REQUIREMENT: Please count every line of the following material that holds "katopan" and give the total alone.

DATASET RECORDS:
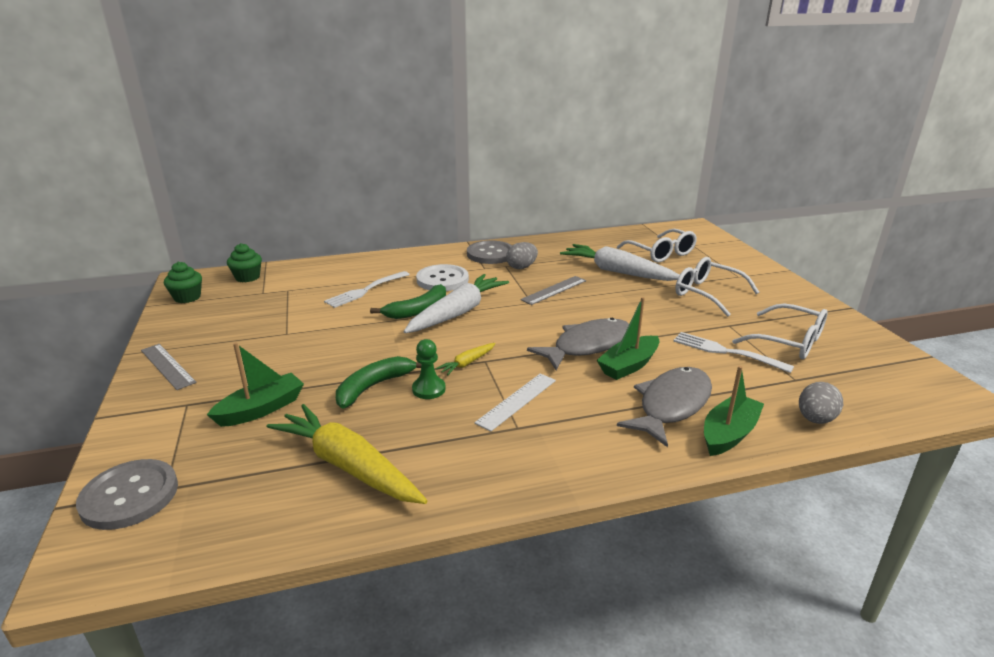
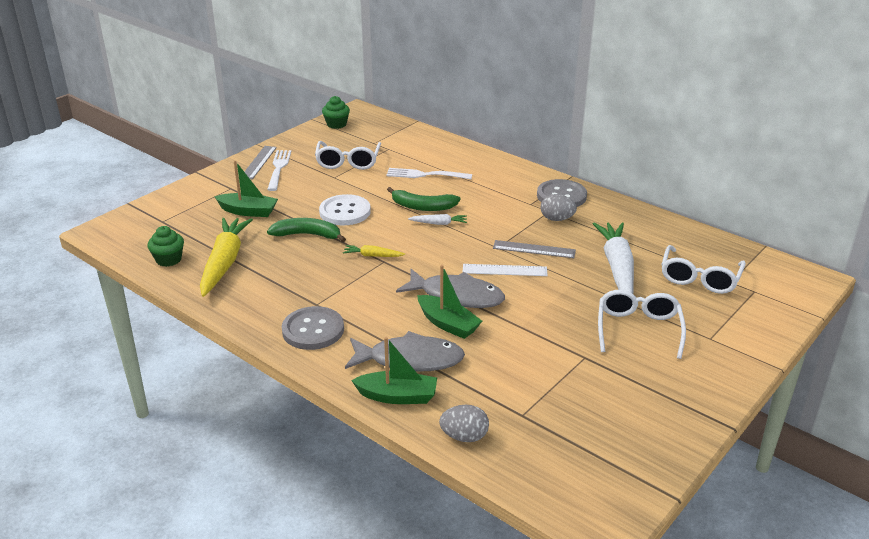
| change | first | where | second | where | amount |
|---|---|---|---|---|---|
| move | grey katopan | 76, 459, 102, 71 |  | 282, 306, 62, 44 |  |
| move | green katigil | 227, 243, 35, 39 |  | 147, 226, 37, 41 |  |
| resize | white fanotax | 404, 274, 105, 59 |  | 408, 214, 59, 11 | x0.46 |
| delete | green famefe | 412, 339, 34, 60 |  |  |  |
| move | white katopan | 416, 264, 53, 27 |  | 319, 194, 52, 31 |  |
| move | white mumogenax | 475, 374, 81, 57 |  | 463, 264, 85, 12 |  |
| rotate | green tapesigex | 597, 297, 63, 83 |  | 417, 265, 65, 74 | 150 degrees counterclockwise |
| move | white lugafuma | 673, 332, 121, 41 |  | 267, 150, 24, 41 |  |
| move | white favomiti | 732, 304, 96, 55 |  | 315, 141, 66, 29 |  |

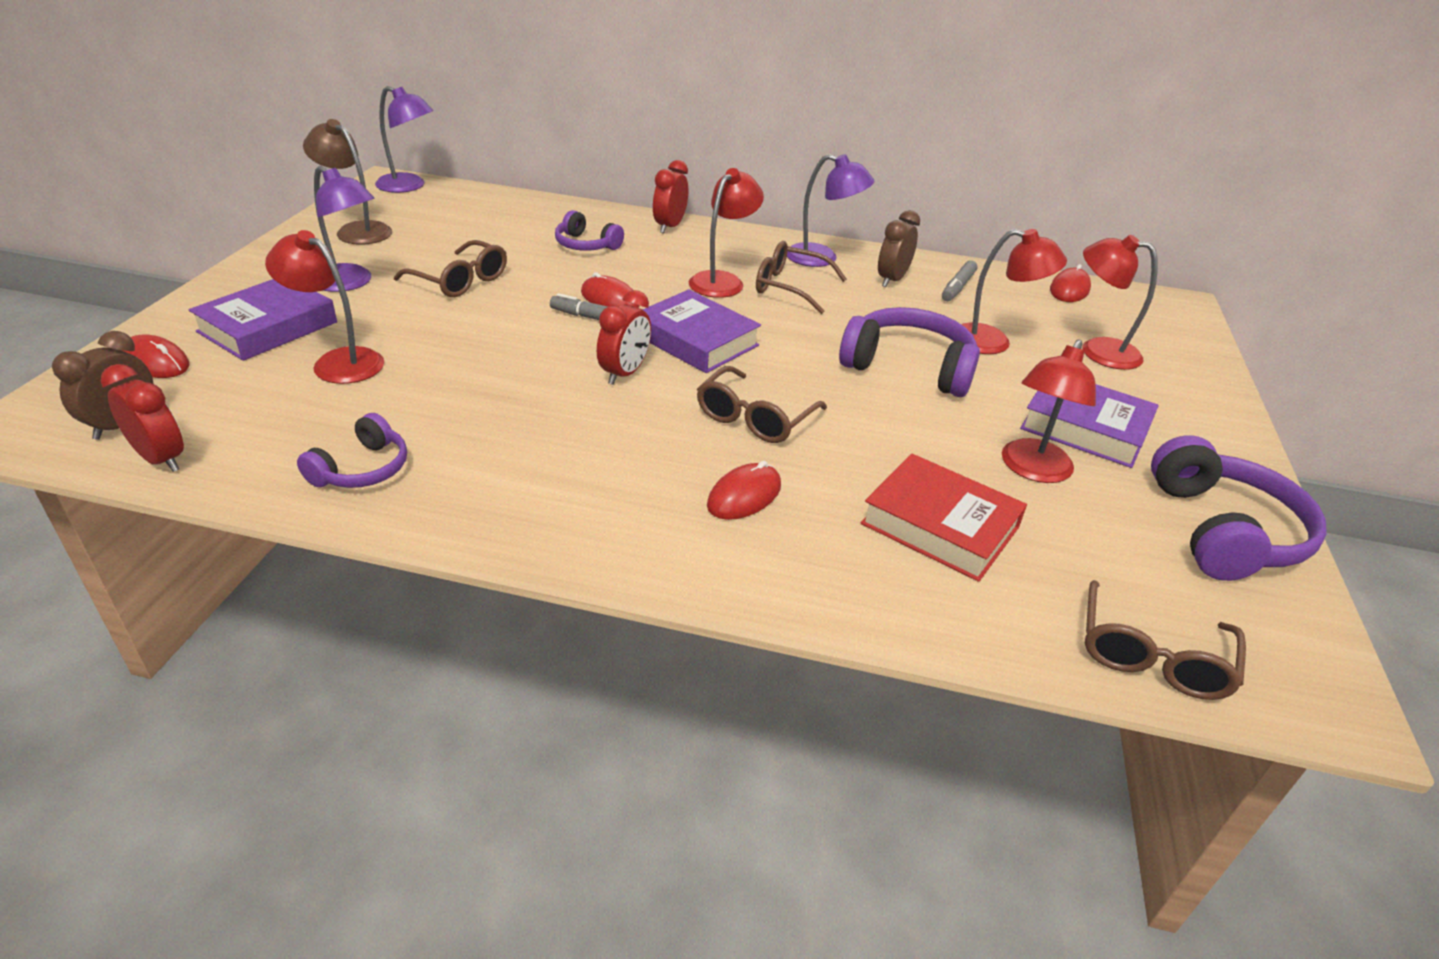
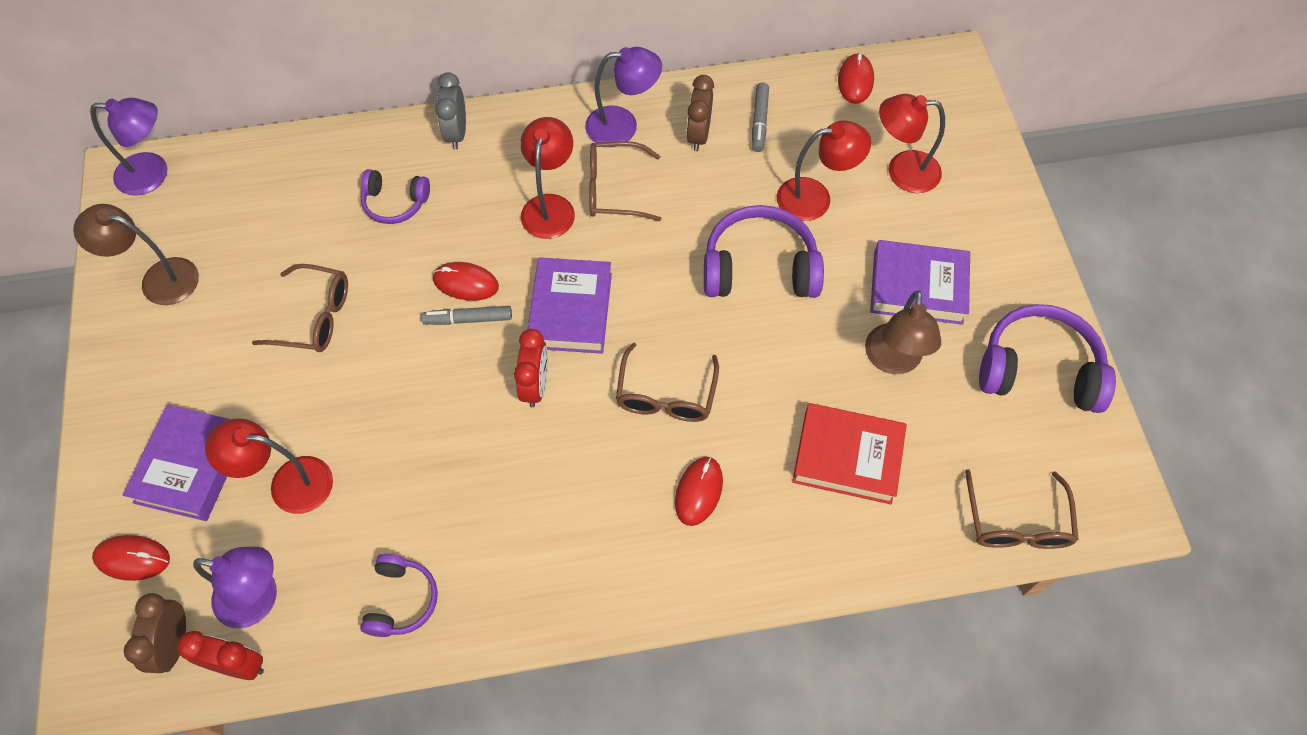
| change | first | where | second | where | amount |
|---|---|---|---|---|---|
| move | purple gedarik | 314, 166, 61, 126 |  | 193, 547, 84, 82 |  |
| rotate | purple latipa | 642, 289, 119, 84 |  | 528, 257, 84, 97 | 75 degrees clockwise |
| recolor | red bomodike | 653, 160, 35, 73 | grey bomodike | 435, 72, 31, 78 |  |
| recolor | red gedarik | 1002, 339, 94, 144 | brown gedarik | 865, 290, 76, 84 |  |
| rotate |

ANSWER TO THIS EXERCISE: 2